▶ _Records shown_:
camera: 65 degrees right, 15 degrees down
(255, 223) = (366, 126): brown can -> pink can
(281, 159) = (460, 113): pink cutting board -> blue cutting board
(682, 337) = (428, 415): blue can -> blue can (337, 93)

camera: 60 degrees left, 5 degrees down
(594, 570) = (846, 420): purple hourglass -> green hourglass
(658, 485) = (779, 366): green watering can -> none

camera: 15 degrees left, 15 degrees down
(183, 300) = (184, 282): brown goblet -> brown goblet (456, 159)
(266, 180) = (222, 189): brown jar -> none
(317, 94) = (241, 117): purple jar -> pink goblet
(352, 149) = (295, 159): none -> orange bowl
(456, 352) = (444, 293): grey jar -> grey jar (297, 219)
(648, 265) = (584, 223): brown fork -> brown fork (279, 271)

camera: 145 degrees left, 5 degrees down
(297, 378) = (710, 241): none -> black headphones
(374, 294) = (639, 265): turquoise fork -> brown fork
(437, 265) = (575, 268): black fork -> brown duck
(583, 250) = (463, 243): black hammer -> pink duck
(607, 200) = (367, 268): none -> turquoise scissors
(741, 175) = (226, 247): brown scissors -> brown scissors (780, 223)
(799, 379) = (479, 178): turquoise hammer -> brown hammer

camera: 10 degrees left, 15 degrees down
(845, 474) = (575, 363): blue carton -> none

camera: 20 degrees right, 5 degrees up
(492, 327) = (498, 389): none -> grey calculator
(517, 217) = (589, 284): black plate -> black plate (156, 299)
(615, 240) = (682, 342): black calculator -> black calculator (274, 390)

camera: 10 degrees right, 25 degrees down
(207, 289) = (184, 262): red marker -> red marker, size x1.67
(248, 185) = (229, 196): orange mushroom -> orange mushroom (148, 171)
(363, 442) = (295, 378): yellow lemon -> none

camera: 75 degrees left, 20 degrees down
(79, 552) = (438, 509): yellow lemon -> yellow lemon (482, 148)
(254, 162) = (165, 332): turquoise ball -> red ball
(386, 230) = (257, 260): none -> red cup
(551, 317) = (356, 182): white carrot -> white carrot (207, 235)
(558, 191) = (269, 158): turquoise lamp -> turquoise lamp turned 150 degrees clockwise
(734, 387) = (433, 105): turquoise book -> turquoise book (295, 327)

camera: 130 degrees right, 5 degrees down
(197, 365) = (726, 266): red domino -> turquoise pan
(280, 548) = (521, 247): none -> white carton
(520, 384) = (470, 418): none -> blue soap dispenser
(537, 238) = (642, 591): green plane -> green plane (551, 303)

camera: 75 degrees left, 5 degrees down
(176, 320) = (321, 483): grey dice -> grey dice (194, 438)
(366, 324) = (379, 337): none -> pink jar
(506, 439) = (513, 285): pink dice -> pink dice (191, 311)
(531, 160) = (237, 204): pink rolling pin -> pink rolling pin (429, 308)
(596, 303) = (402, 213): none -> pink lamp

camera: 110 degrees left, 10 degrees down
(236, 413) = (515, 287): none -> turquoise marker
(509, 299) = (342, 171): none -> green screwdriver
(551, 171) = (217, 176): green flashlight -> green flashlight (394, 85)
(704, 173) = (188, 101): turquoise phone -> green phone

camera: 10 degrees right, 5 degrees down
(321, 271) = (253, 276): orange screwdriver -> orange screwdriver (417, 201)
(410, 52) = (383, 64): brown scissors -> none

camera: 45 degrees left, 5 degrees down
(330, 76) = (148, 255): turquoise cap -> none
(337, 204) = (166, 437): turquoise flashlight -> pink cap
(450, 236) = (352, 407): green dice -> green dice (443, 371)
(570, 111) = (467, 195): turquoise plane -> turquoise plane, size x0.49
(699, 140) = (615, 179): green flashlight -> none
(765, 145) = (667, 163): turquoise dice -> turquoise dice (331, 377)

▶ _To do_: In the entries above, the lines between the one holding "(352, 149) = (295, 159): none -> orange bowl" and the one holding "(583, 250) = (463, 243): black", inclusive, are to be printed exactly as written, and those alone.

▶ _Response_:
(352, 149) = (295, 159): none -> orange bowl
(456, 352) = (444, 293): grey jar -> grey jar (297, 219)
(648, 265) = (584, 223): brown fork -> brown fork (279, 271)

camera: 145 degrees left, 5 degrees down
(297, 378) = (710, 241): none -> black headphones
(374, 294) = (639, 265): turquoise fork -> brown fork
(437, 265) = (575, 268): black fork -> brown duck
(583, 250) = (463, 243): black hammer -> pink duck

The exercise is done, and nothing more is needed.